Dataset records START
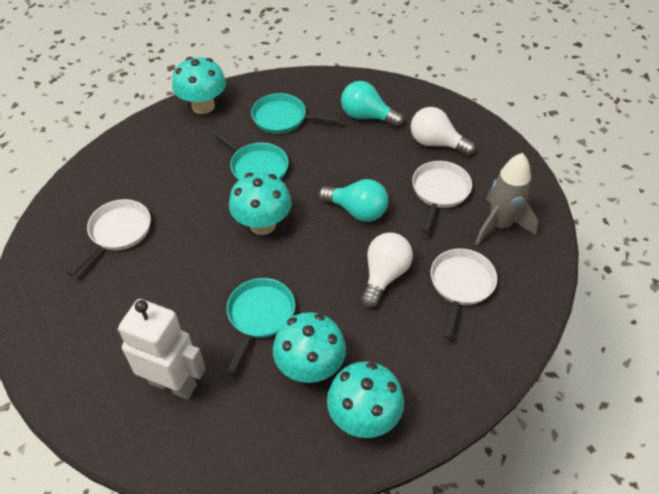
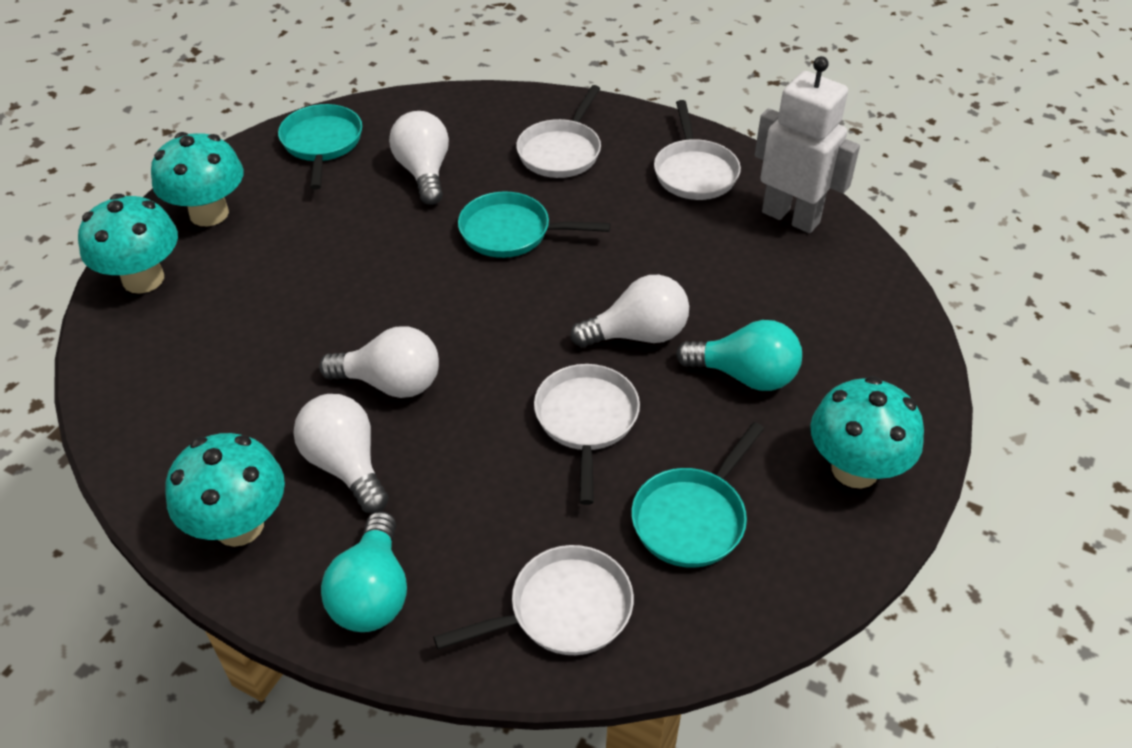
grey rocket: 1 -> 0
white light bulb: 2 -> 4
white pan: 3 -> 4

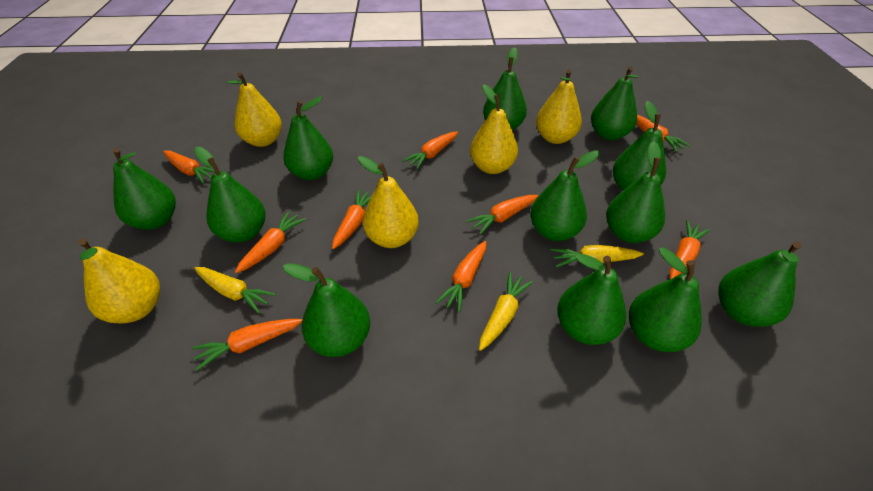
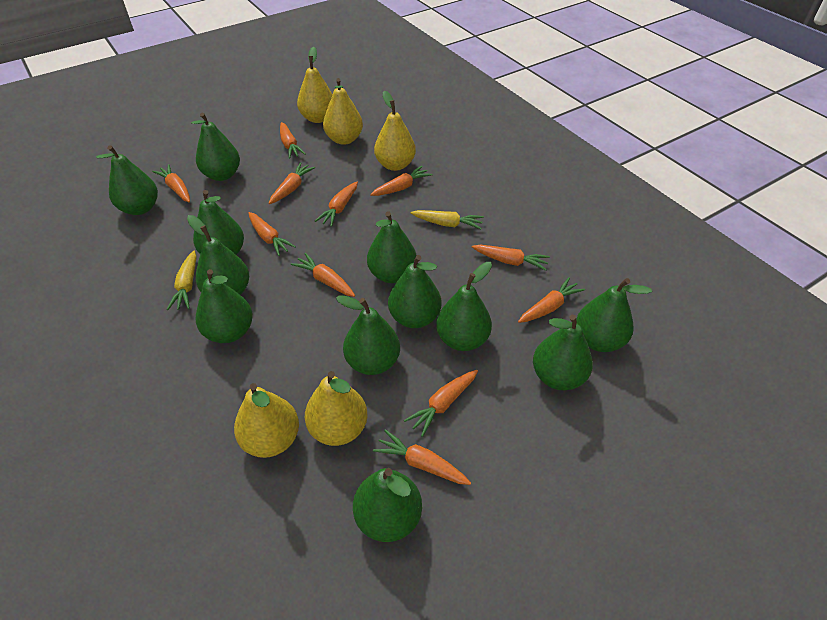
orange carrot: 9 -> 11
yellow carrot: 3 -> 2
Dataset records END
### What the task asks:
Reproduce every line of the data above, exactly as it stands, but not the pictures.

### The answer:
grey rocket: 1 -> 0
white light bulb: 2 -> 4
white pan: 3 -> 4

orange carrot: 9 -> 11
yellow carrot: 3 -> 2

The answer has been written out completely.